▶ Task to carry out: Reproduce the lines of the items word for word, starting with the line that contains "1947–1953 [426, 134]" and ending with the last line of the items.

(Screen-element location items)
━━━━━━━━━━
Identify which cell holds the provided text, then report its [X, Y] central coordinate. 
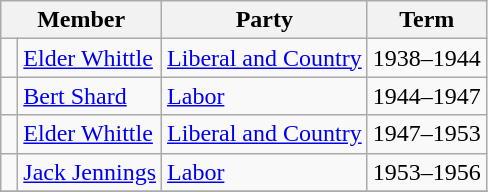
1947–1953 [426, 134]
Party [265, 20]
Jack Jennings [90, 172]
1953–1956 [426, 172]
Term [426, 20]
1938–1944 [426, 58]
Member [82, 20]
1944–1947 [426, 96]
Bert Shard [90, 96]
━━━━━━━━━━
▶ The response:
1947–1953 [426, 134]
Party [265, 20]
Jack Jennings [90, 172]
1953–1956 [426, 172]
Term [426, 20]
1938–1944 [426, 58]
Member [82, 20]
1944–1947 [426, 96]
Bert Shard [90, 96]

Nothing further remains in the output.